PROVIDED MATERIAL Start Marker

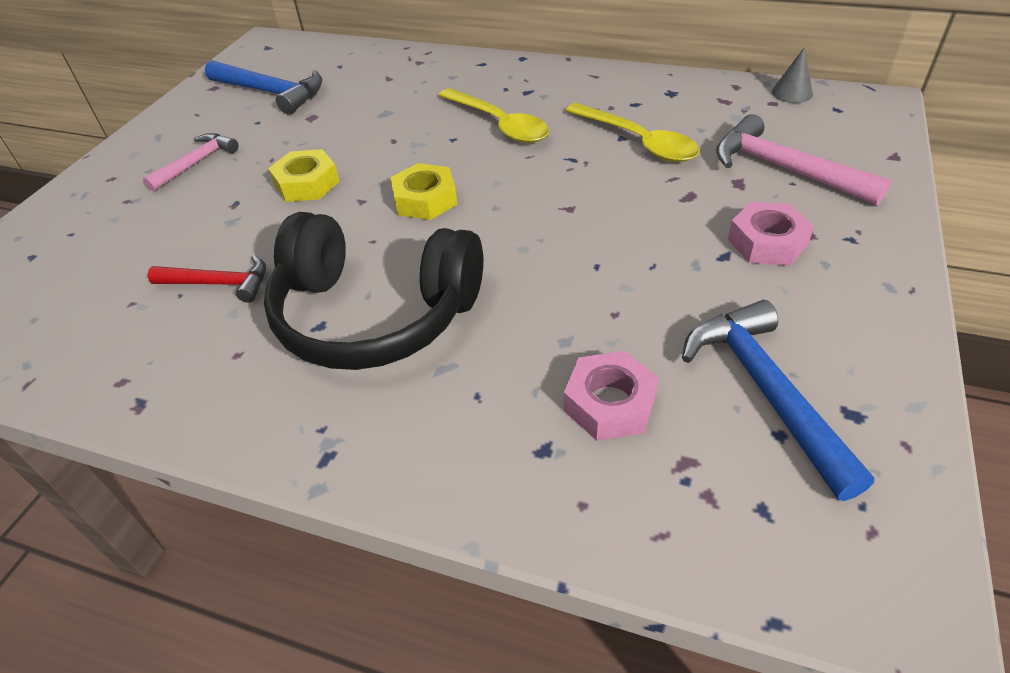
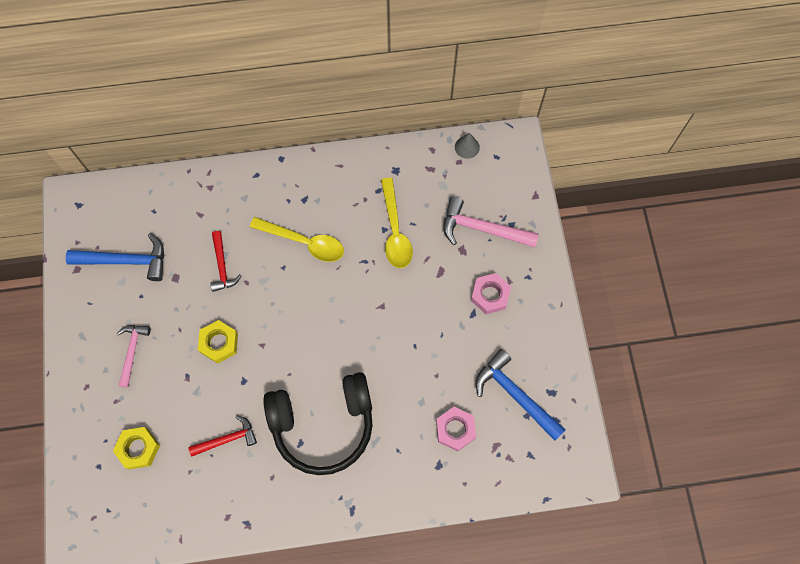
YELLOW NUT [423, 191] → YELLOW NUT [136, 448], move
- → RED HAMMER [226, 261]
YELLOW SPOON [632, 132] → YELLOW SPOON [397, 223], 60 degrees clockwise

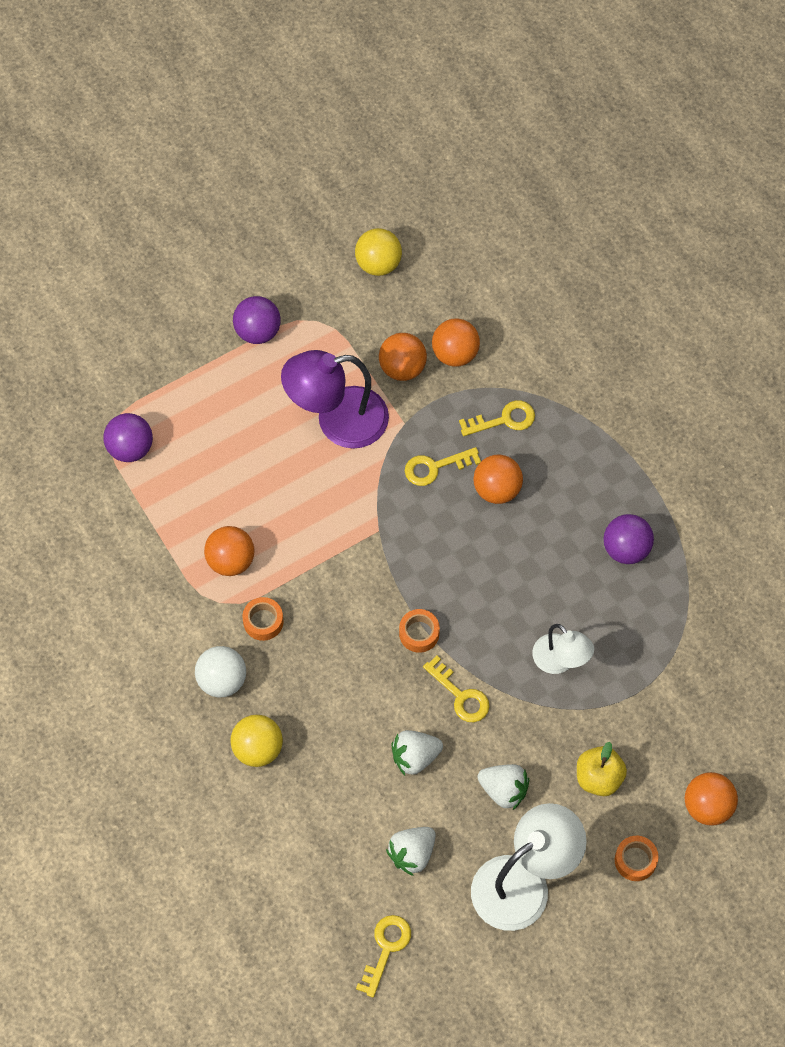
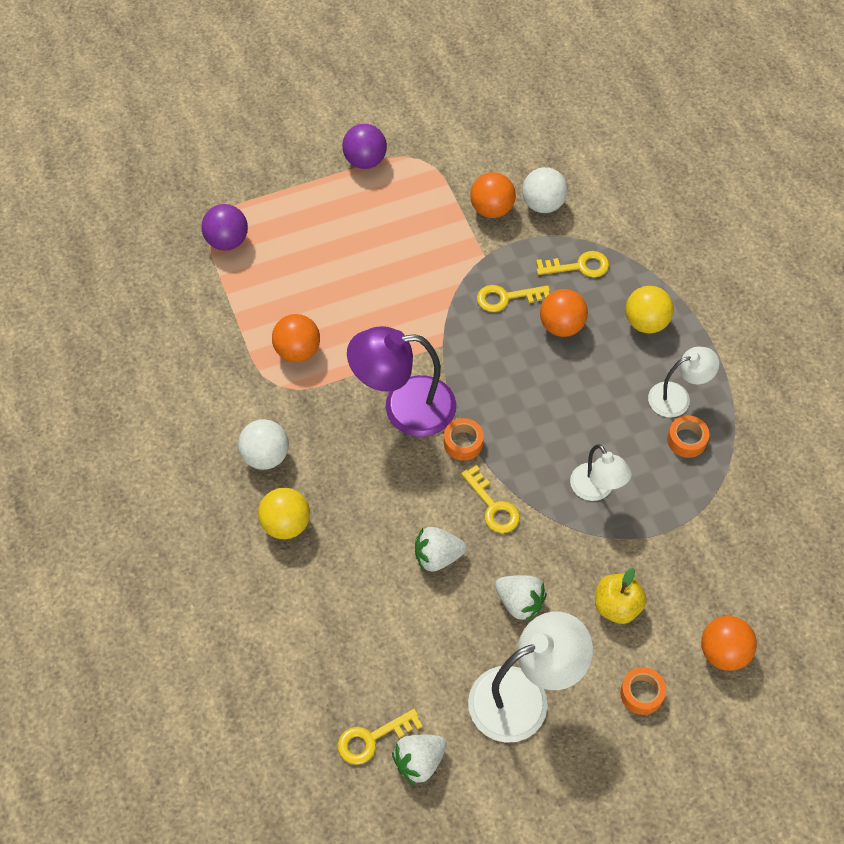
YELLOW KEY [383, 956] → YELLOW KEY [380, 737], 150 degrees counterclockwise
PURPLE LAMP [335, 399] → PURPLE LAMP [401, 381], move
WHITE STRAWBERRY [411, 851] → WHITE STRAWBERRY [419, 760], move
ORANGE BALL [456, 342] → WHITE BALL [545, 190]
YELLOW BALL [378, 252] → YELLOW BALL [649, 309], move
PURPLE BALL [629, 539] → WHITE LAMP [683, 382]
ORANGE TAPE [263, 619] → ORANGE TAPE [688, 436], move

PROVIDED MATERIAL End Marker

■ YOUR GOAL
Repeat the lines of the listing above verbatim, beginning at its first line and ending at the line containing "- → RED HAMMER [226, 261]", which is included. Omit pictures.

■ RESULT OF THIS TASK
YELLOW NUT [423, 191] → YELLOW NUT [136, 448], move
- → RED HAMMER [226, 261]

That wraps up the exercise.